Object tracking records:

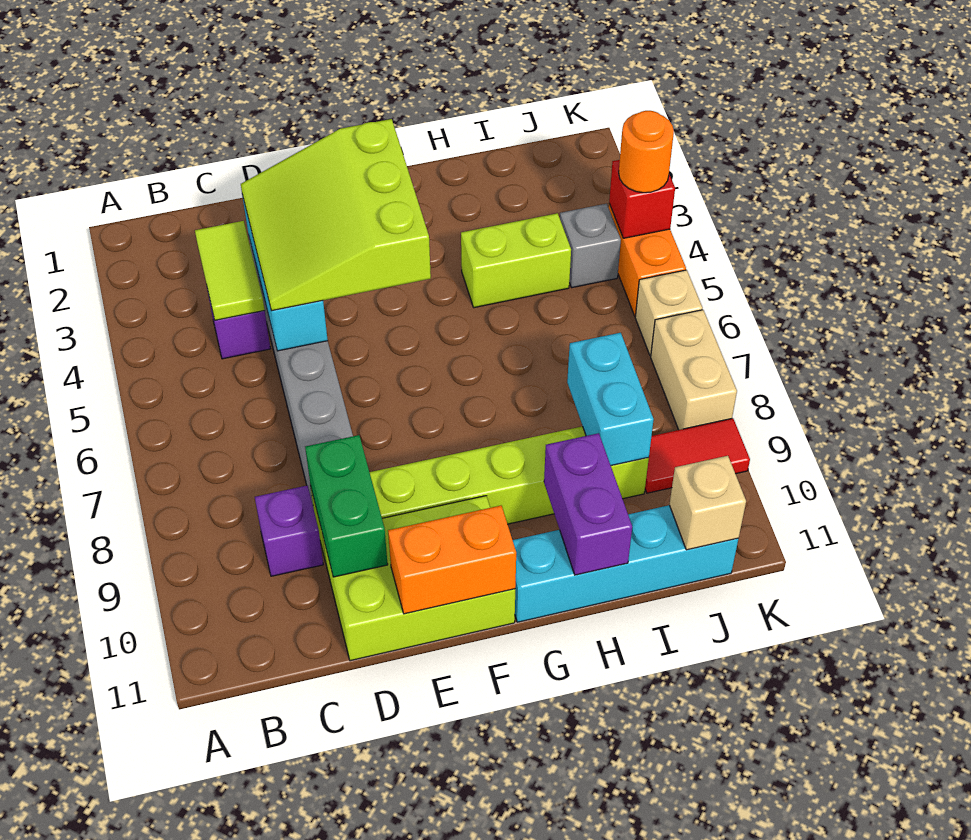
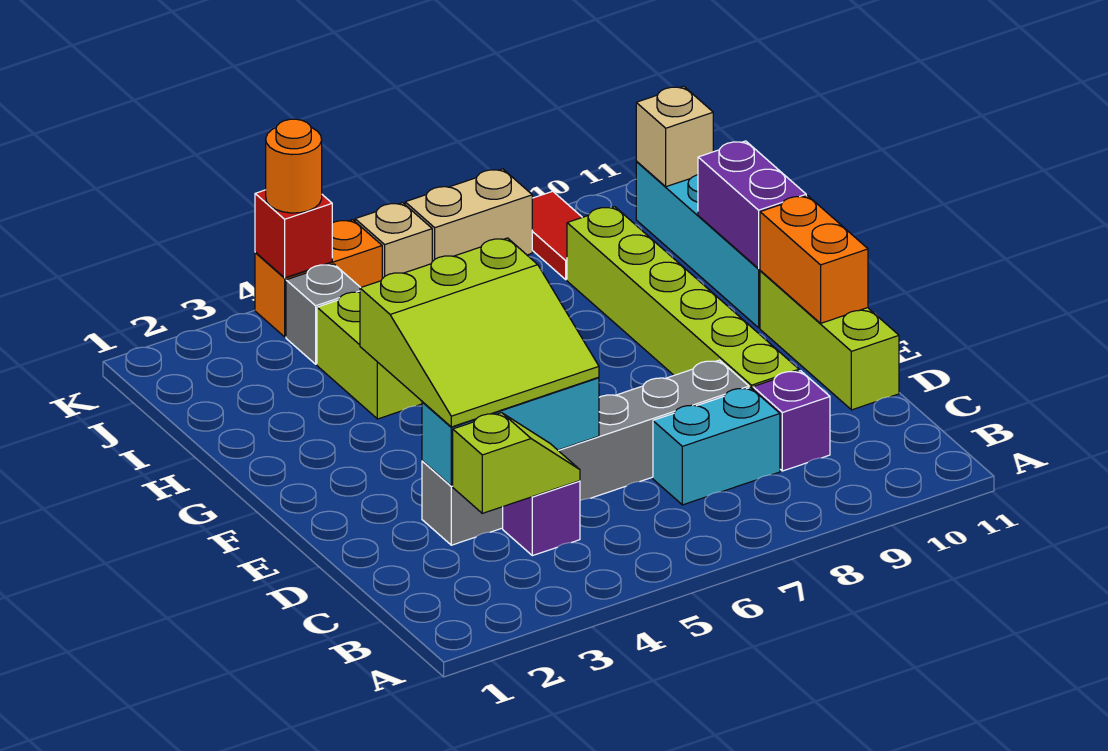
lime tile C3:C4 level 2 -> lime slope C3:C4 level 2 top 3
green brick D9:D10 level 2 -> none
lime brick D10:F11 level 1 -> lime brick D11:F11 level 1
purple brick H10:H11 level 2 -> purple brick G11:H11 level 2
cyan brick I8:I9 level 2 -> cyan brick C7:C8 level 1

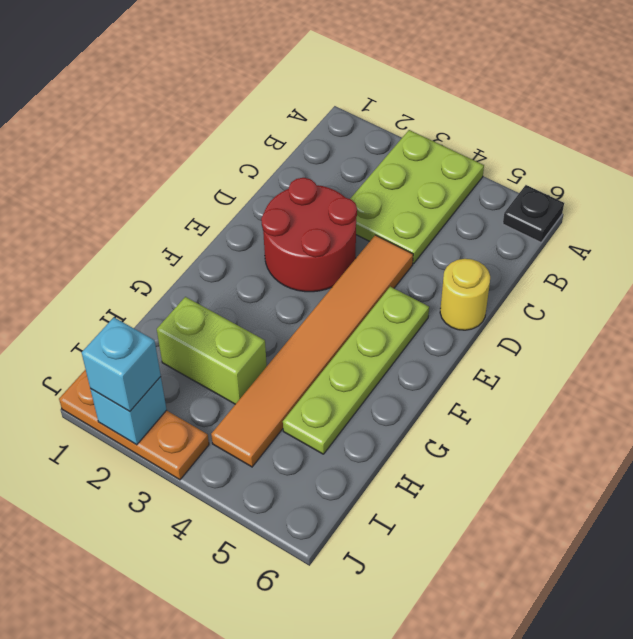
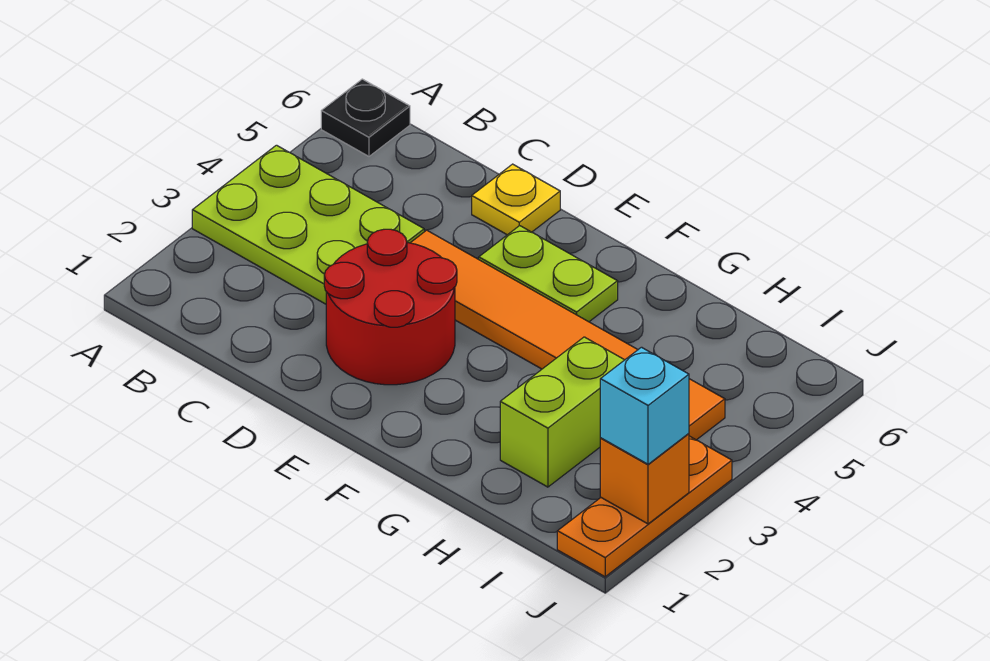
yellow round brick D6 level 1 -> yellow plate D6 level 1
lime plate E5:H5 level 1 -> lime plate E5:F5 level 1
cyan brick J2 level 2 -> orange brick J2 level 2

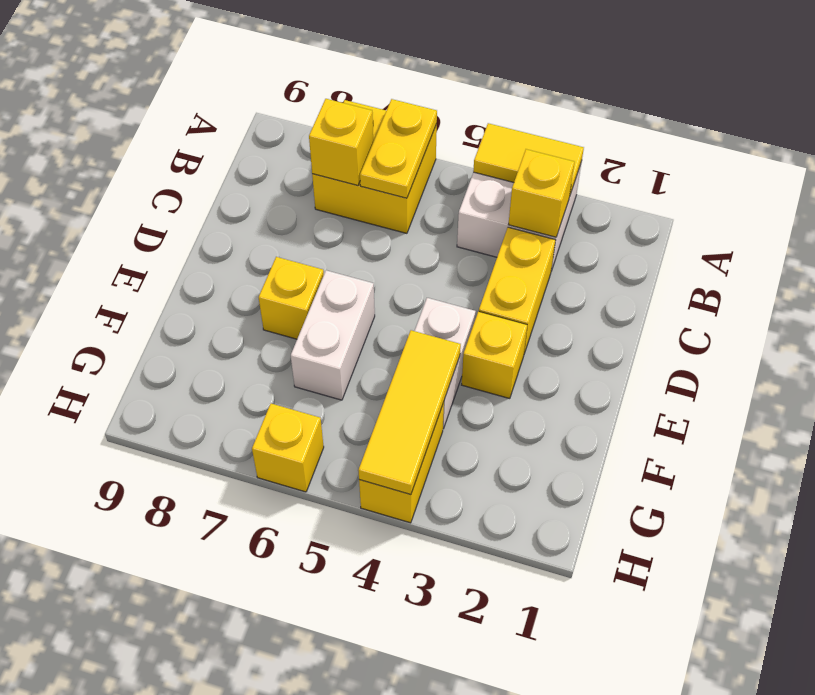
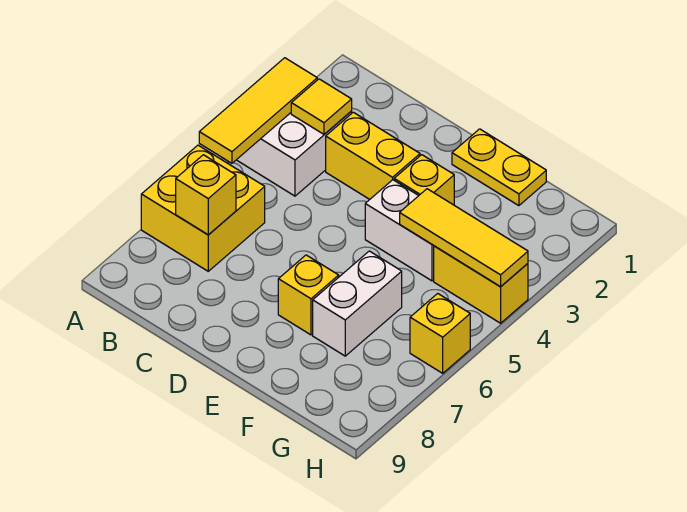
yellow tile A3:A4 level 2 -> yellow tile A3:A5 level 2
yellow plate A6:B6 level 2 -> yellow plate E1:F1 level 1
yellow brick B3 level 2 -> yellow tile B3 level 2
white brick E6:F6 level 1 -> white brick F6:F7 level 1

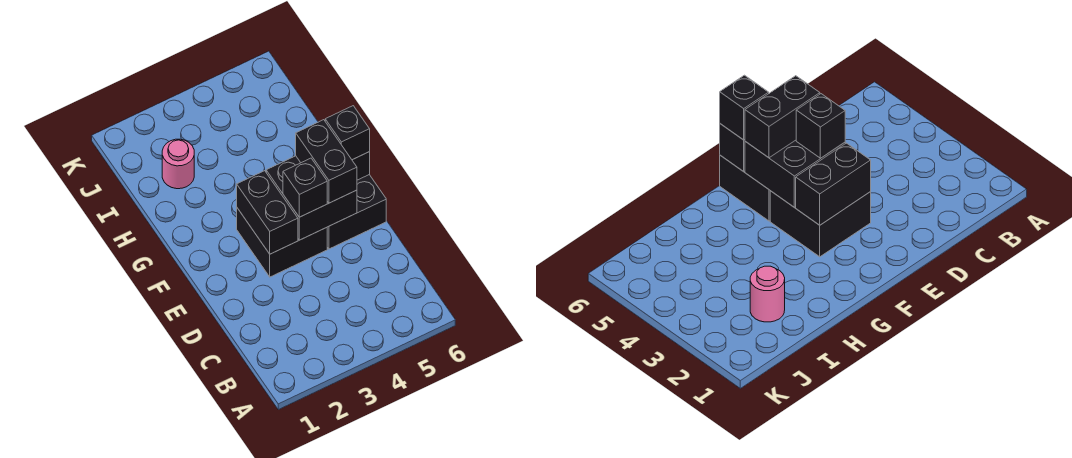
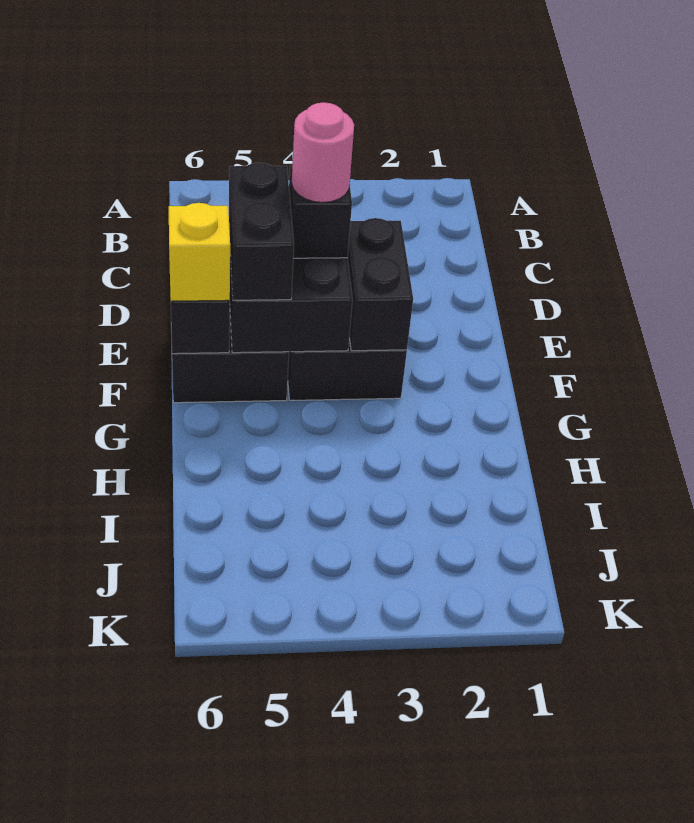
black brick F6 level 3 -> yellow brick F6 level 3
pink round brick I2 level 1 -> pink round brick E4 level 4

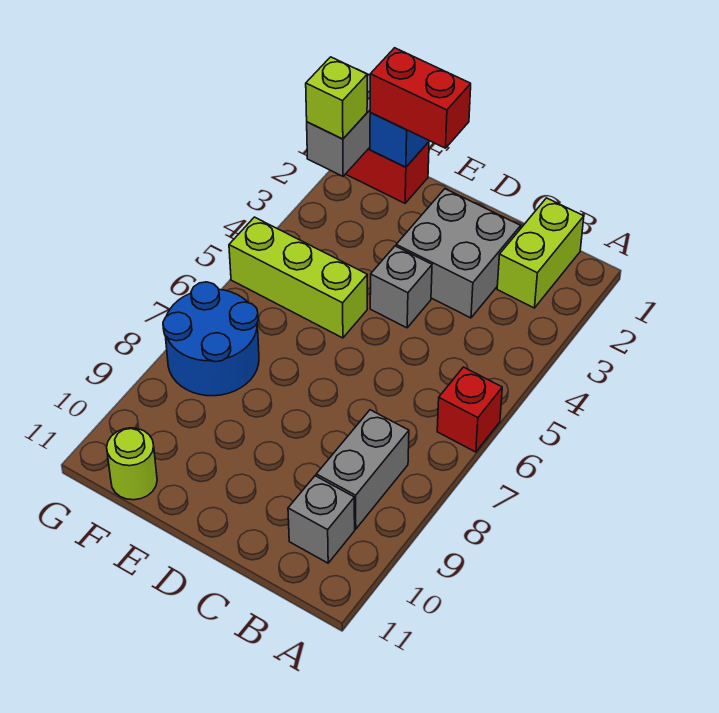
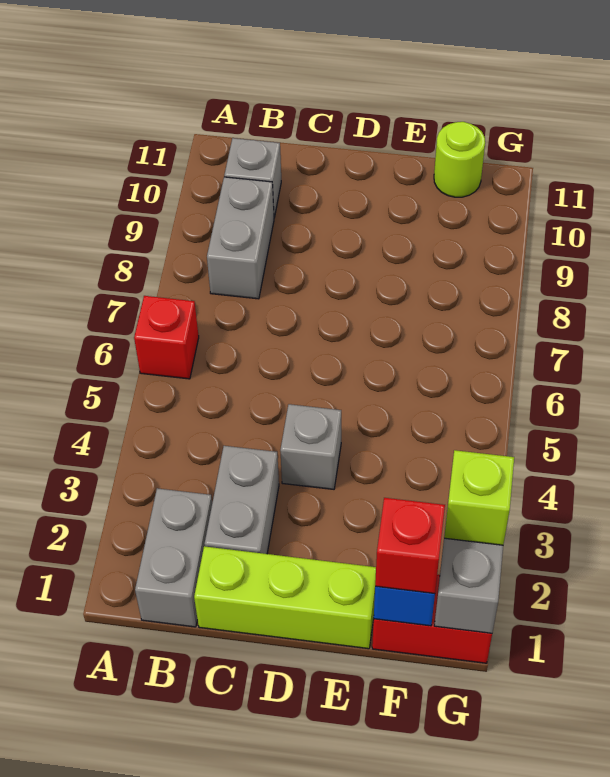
lime brick B1:B2 level 1 -> grey brick B1:B2 level 1
grey brick C2:D3 level 1 -> grey brick C2:C3 level 1
red brick E1:F1 level 3 -> red brick F1 level 3
lime brick E5:G5 level 1 -> lime brick C1:E1 level 1
blue round brick F7:G8 level 1 -> none

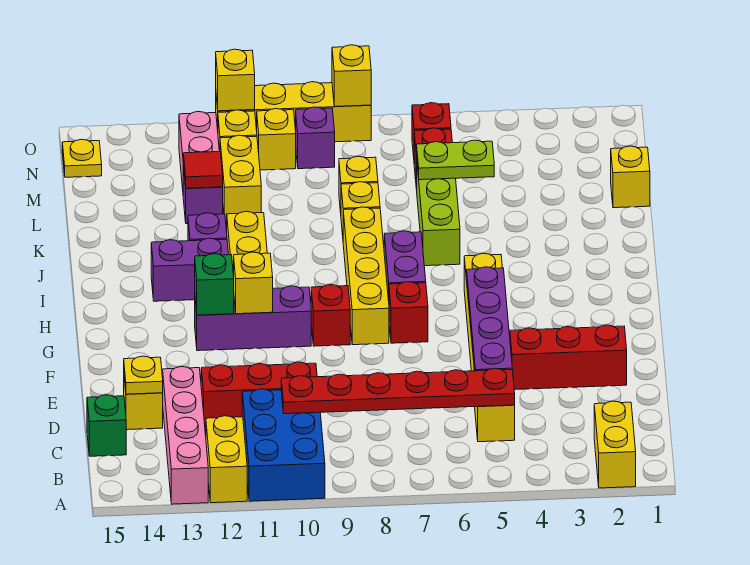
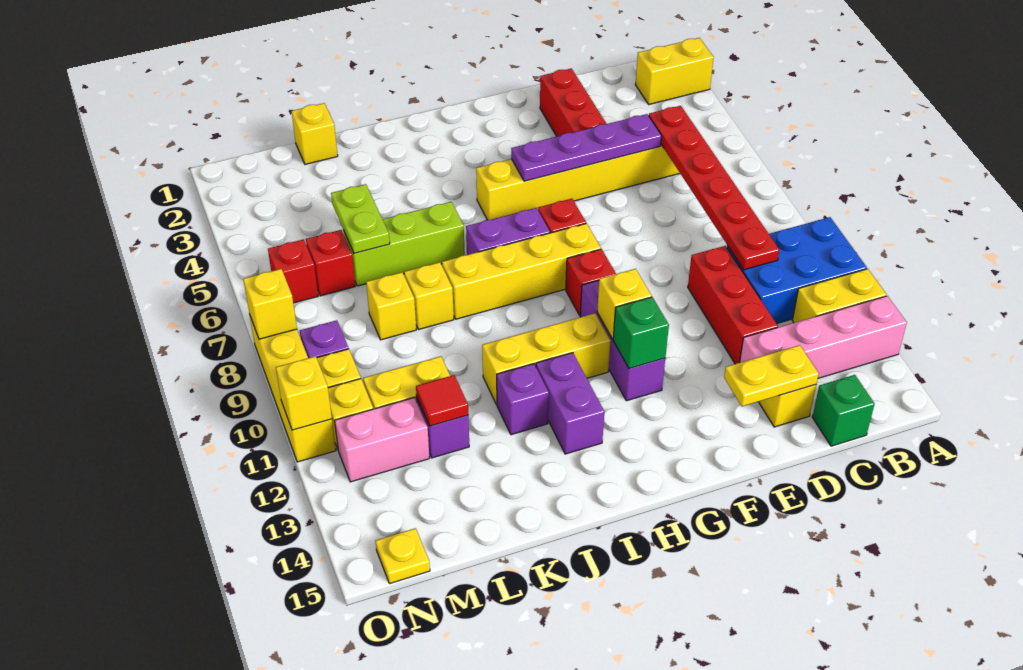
yellow plate D14 level 2 -> yellow plate D14:E14 level 2

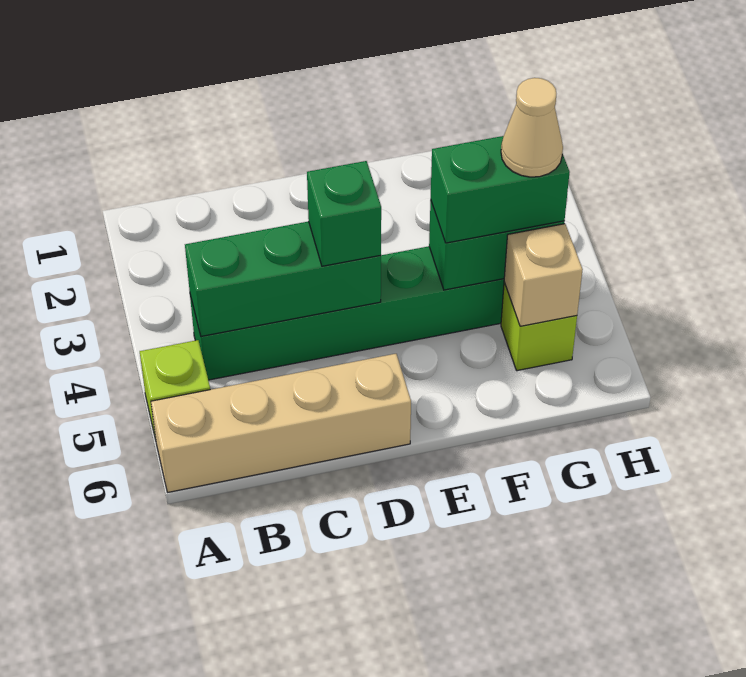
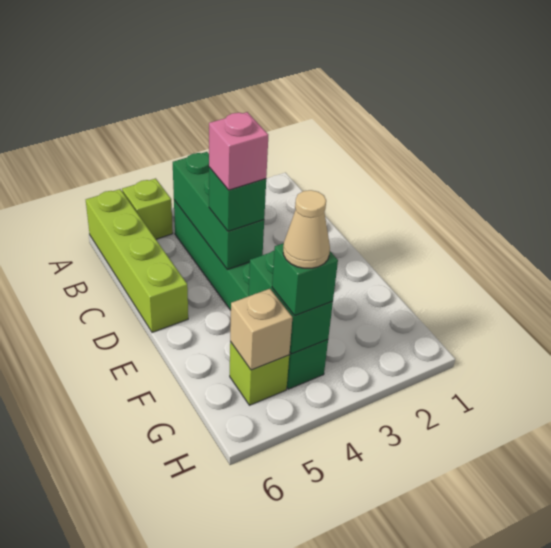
tan brick A6:D6 level 1 -> lime brick A6:D6 level 1
none -> pink brick D4 level 4
green brick F4:G4 level 3 -> green brick G4 level 3

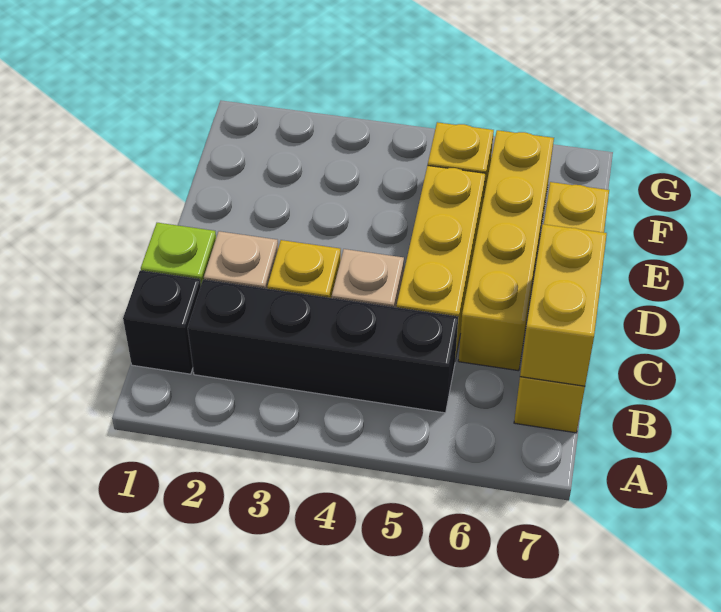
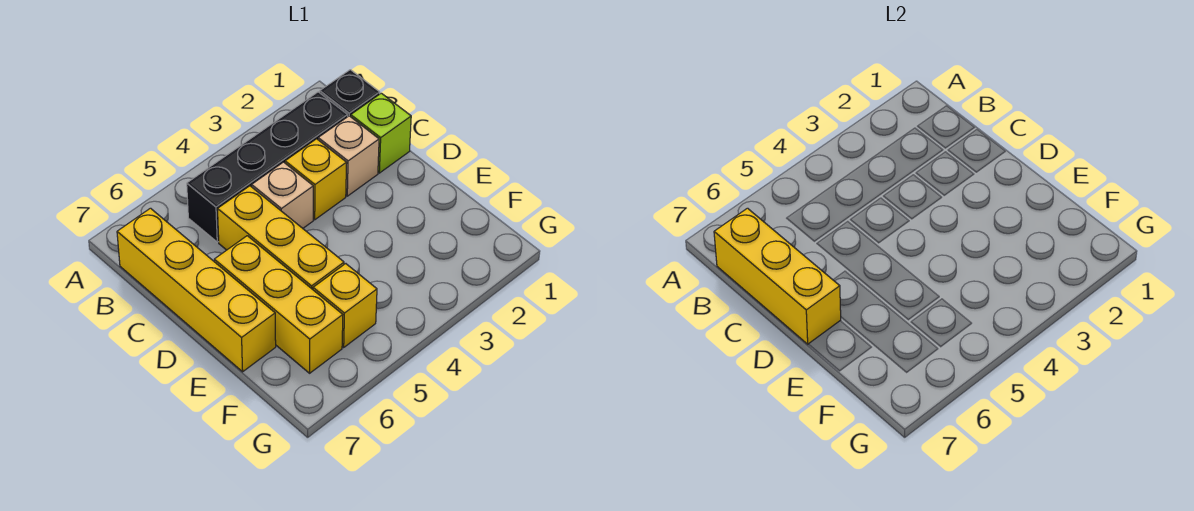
yellow brick B7:C7 level 2 -> yellow brick B7:D7 level 2
yellow brick C6:F6 level 1 -> yellow brick D6:F6 level 1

How to complete this task:
Which of the lines above hold the word "cyan"? Copy each one.

Result of this exercise:
cyan brick I8:I9 level 2 -> cyan brick C7:C8 level 1
cyan brick J2 level 2 -> orange brick J2 level 2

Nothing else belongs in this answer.